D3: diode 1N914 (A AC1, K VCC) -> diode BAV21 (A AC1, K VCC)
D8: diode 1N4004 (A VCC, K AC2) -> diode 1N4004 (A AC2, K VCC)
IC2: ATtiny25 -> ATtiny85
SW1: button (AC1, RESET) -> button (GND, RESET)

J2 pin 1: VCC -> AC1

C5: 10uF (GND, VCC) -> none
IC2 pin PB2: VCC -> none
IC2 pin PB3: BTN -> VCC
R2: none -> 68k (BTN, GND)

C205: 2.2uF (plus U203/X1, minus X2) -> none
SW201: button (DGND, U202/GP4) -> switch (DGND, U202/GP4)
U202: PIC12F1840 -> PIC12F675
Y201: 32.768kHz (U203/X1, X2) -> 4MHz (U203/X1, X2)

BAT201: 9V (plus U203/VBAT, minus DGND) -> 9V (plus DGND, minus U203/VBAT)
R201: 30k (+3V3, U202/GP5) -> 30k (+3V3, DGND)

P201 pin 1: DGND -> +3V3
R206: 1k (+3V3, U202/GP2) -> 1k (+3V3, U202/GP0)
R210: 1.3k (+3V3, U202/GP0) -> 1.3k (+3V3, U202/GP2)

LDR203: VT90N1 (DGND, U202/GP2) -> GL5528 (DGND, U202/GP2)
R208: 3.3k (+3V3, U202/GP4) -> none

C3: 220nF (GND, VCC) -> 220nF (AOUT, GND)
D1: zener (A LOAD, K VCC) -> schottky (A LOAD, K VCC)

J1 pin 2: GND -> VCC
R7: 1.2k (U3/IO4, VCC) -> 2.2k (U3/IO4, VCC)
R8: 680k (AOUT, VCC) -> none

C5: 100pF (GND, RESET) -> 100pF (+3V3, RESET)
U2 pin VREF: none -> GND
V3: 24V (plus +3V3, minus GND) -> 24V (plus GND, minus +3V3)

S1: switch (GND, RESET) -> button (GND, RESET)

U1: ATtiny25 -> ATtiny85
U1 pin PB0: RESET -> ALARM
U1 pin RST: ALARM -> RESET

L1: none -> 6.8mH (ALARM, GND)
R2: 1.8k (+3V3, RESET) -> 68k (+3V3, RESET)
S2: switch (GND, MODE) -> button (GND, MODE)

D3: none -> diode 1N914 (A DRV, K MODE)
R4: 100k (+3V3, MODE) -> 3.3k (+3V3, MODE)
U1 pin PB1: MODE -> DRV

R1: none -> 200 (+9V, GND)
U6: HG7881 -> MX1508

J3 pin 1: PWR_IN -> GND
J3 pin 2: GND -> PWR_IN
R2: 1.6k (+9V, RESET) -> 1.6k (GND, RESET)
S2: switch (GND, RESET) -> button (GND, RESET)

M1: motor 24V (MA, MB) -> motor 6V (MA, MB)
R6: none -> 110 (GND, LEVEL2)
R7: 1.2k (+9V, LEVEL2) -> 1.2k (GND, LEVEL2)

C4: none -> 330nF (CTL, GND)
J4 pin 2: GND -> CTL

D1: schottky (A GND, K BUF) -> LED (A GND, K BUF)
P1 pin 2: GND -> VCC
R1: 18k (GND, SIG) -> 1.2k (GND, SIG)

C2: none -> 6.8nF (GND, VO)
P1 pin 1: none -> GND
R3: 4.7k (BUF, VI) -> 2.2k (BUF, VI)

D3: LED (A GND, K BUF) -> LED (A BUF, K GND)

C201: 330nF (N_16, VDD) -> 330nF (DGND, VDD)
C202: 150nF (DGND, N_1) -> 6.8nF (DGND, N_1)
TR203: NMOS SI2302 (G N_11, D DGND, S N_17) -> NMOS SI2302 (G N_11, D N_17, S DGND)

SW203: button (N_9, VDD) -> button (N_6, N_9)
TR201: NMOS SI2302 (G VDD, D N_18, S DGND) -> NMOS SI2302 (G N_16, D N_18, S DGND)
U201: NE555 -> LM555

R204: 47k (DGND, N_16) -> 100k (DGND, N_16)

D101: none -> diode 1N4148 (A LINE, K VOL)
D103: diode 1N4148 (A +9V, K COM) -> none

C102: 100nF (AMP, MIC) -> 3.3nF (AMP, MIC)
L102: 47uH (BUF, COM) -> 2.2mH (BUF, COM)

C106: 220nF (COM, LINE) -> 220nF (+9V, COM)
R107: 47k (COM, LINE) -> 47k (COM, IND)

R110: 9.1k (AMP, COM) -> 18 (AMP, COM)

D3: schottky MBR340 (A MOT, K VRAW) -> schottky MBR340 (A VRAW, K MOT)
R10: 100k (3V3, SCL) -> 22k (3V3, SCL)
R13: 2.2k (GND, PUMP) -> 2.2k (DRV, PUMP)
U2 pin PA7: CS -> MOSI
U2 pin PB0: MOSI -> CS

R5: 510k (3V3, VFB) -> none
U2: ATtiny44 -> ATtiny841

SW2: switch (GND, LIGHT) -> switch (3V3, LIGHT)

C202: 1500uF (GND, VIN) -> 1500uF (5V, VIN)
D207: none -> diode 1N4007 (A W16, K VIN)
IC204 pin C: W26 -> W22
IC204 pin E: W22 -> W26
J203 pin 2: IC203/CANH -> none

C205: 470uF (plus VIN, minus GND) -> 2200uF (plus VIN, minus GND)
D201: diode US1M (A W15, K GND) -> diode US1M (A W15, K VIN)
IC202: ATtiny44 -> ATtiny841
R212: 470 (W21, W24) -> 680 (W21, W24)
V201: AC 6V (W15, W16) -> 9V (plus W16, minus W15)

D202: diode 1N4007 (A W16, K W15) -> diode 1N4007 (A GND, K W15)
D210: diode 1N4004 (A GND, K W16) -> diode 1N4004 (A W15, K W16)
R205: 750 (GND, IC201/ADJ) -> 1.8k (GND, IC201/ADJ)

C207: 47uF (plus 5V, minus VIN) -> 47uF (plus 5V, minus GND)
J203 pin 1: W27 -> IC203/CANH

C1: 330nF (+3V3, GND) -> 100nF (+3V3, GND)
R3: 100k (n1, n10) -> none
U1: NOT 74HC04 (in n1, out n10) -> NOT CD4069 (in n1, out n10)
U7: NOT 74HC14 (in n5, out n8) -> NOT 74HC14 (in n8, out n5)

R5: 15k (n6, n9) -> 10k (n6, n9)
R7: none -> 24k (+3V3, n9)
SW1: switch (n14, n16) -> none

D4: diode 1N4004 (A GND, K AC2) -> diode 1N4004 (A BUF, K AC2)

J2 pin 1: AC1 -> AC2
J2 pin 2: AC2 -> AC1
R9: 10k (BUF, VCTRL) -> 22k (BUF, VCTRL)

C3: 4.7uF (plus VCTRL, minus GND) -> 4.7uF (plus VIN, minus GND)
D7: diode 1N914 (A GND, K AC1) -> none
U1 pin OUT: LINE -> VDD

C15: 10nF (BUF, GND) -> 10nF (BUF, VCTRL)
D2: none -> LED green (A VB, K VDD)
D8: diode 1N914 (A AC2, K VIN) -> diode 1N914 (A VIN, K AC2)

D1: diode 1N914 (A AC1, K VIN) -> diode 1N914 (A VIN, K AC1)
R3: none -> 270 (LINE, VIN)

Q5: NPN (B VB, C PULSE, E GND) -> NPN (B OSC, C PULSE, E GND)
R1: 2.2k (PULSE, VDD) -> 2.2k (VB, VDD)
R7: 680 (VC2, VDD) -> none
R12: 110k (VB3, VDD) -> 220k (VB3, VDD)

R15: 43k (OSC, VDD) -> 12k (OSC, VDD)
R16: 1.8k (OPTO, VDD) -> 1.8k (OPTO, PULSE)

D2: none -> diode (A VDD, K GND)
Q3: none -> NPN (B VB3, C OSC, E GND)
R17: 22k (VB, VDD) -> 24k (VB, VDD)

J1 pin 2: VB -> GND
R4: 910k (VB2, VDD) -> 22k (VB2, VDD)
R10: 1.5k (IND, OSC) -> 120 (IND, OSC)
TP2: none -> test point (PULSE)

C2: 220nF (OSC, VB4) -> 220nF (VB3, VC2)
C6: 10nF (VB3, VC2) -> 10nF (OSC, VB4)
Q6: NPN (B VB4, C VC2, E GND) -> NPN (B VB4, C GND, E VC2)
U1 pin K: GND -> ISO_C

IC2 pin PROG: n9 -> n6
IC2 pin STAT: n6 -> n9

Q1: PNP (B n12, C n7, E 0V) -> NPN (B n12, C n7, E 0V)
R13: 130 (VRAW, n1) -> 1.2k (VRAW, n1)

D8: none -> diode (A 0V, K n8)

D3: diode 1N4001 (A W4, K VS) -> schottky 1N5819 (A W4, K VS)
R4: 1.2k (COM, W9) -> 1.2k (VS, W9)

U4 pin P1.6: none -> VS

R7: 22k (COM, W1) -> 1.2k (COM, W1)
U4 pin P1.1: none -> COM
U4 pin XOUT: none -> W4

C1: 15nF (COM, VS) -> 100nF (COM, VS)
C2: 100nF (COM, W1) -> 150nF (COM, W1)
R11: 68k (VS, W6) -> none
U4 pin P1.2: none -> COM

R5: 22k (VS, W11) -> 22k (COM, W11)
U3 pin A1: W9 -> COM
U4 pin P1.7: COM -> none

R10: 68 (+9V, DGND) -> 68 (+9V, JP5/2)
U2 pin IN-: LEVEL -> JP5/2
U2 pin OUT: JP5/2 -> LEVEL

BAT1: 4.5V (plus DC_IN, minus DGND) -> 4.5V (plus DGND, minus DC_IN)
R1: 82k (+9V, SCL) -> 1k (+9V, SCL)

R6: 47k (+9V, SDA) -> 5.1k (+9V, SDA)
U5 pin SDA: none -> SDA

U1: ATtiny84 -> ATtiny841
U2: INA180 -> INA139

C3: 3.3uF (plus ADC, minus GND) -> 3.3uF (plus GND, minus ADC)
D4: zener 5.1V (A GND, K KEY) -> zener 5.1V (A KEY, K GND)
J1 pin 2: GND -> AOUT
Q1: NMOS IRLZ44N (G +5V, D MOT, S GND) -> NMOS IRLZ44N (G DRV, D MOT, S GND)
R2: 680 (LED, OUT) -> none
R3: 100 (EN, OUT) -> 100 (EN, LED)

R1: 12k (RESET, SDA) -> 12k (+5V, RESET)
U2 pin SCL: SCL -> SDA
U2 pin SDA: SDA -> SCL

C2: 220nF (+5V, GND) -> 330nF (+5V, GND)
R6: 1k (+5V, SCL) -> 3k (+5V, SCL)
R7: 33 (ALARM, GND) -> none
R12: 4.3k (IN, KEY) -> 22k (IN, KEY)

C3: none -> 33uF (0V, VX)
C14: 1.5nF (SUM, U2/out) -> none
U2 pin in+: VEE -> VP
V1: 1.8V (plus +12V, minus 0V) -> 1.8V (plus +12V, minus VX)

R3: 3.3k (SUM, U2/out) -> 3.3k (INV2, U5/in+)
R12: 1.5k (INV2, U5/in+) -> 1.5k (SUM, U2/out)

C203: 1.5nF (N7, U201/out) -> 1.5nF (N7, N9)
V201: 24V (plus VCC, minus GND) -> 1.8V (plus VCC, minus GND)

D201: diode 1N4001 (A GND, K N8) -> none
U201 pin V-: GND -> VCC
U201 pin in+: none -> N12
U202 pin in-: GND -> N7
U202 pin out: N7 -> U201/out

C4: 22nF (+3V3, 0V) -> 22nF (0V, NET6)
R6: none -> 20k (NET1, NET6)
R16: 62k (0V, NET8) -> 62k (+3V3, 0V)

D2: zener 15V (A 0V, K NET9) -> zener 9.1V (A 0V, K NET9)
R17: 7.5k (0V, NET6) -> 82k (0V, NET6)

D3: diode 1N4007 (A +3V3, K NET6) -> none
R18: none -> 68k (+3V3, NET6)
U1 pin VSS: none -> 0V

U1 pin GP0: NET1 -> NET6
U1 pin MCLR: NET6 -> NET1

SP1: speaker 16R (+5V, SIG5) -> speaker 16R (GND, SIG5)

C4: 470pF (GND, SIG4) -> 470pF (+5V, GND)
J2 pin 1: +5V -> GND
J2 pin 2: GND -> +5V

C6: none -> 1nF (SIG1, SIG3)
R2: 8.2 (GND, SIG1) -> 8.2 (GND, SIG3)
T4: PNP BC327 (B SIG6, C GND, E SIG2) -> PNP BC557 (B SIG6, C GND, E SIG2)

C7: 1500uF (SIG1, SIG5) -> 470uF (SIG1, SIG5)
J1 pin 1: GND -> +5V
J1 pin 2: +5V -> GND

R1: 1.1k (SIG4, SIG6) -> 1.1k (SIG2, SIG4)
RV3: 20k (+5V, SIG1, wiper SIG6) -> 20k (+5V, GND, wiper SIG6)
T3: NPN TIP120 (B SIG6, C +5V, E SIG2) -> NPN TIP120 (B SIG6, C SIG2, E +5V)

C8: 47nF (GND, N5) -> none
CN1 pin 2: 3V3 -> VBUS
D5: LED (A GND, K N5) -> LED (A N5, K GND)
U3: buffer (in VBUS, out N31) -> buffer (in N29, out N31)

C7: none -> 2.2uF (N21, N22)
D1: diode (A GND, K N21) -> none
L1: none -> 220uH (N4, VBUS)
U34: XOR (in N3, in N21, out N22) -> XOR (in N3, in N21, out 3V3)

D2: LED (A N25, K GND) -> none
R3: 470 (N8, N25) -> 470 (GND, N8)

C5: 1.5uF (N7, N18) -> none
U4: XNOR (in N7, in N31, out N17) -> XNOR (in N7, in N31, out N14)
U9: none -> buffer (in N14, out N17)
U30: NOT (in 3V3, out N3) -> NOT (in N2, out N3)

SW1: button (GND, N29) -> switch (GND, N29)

※

Look back at the data above. Transcribe exactly the lines starting at the line that contains "U1: ATtiny84 -> ATtiny841" and ending at the line that contains "U2 pin SCL: SCL -> SDA".

§ OUTPUT OF THE TASK
U1: ATtiny84 -> ATtiny841
U2: INA180 -> INA139

C3: 3.3uF (plus ADC, minus GND) -> 3.3uF (plus GND, minus ADC)
D4: zener 5.1V (A GND, K KEY) -> zener 5.1V (A KEY, K GND)
J1 pin 2: GND -> AOUT
Q1: NMOS IRLZ44N (G +5V, D MOT, S GND) -> NMOS IRLZ44N (G DRV, D MOT, S GND)
R2: 680 (LED, OUT) -> none
R3: 100 (EN, OUT) -> 100 (EN, LED)

R1: 12k (RESET, SDA) -> 12k (+5V, RESET)
U2 pin SCL: SCL -> SDA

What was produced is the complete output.